• TASK TO CARRY OUT:
Would you please output the lines from the one holding "R2: 1.5k (N_7, N_25) -> 110 (N_7, N_25)" to the end of the entries, exactly and with no others?

• EXTRACTED RECORDS:
──────

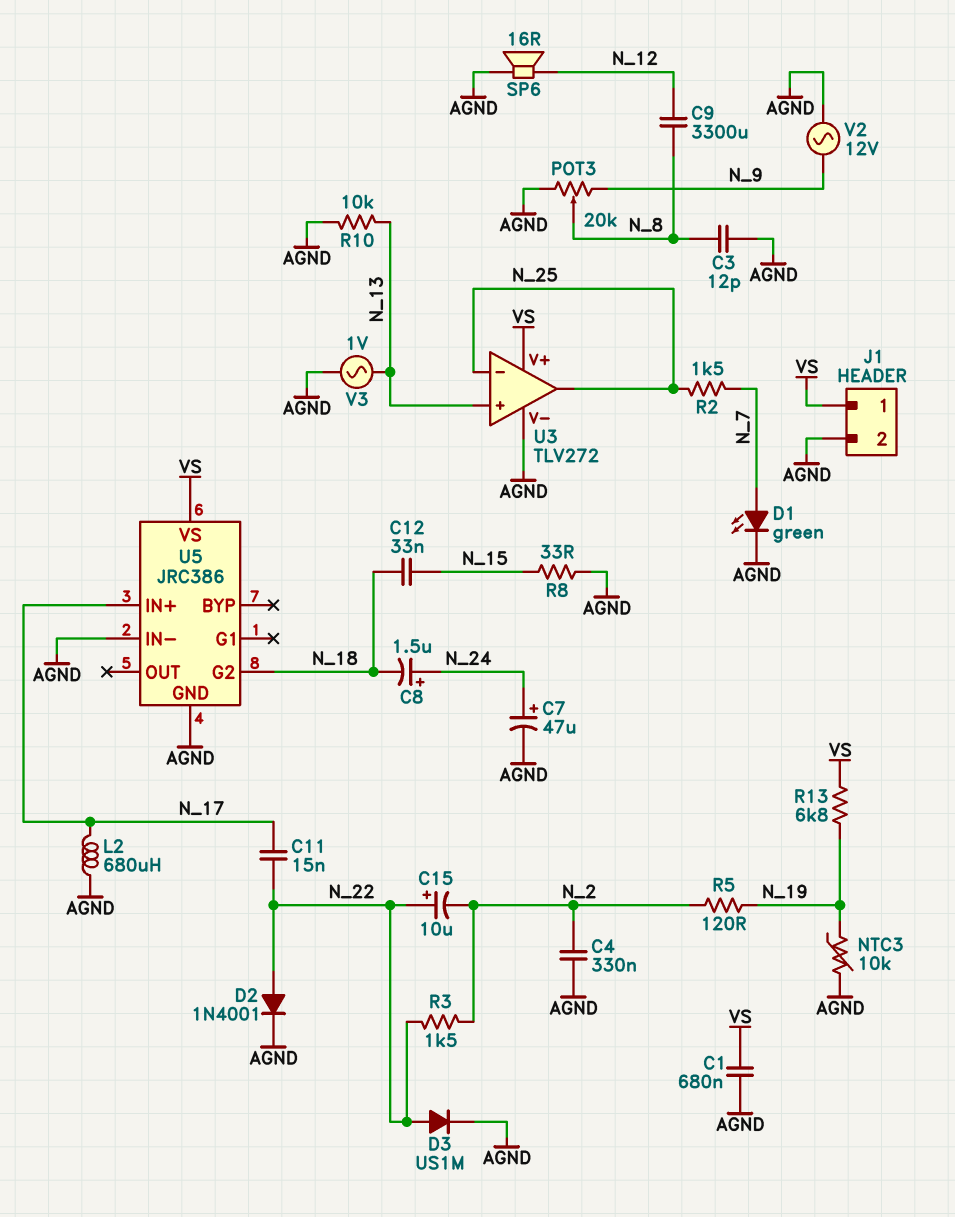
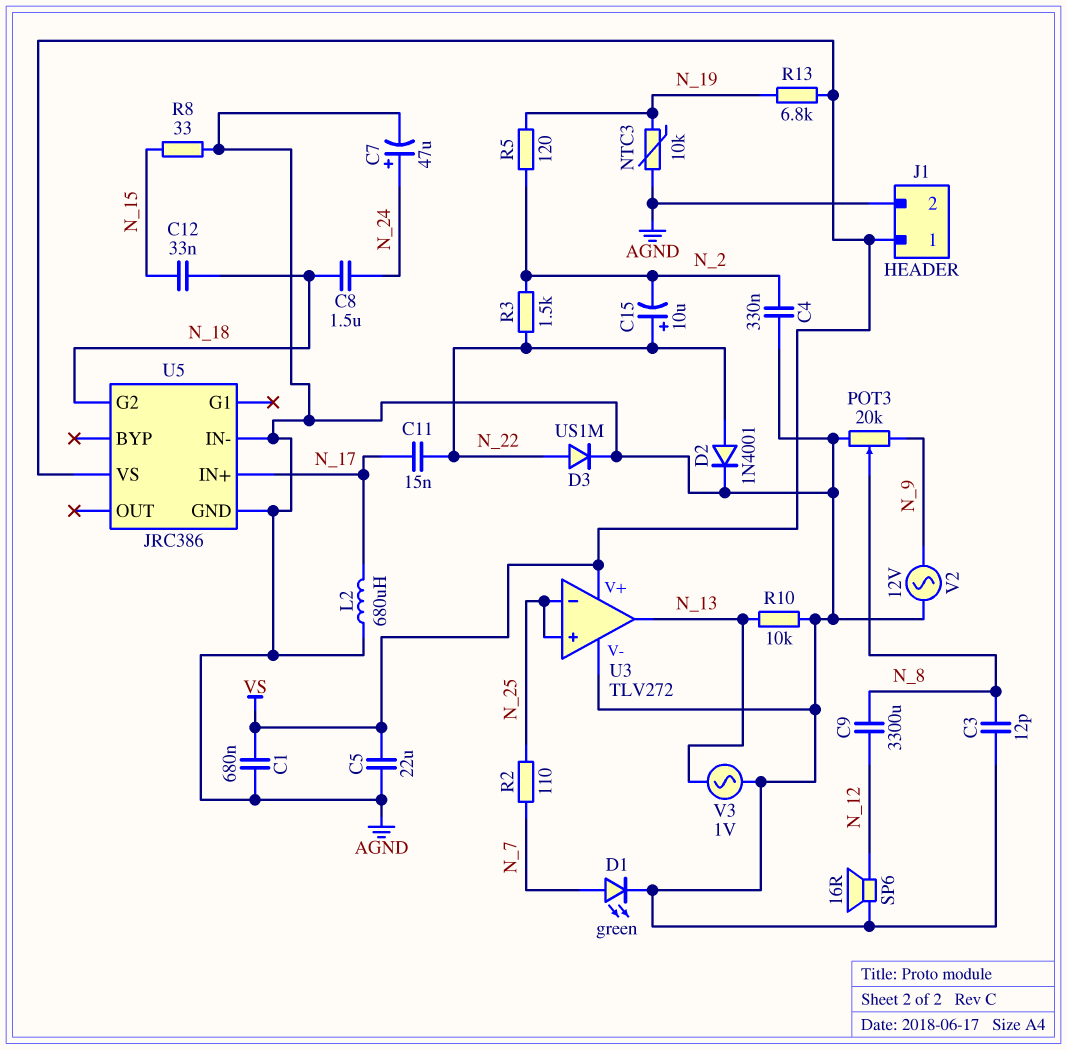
C5: none -> 22uF (AGND, VS)
C8: 1.5uF (plus N_24, minus N_18) -> 1.5uF (N_18, N_24)
R2: 1.5k (N_7, N_25) -> 110 (N_7, N_25)
U3 pin in+: N_13 -> N_25
U3 pin out: N_25 -> N_13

──────

• EXPECTED OUTPUT:
R2: 1.5k (N_7, N_25) -> 110 (N_7, N_25)
U3 pin in+: N_13 -> N_25
U3 pin out: N_25 -> N_13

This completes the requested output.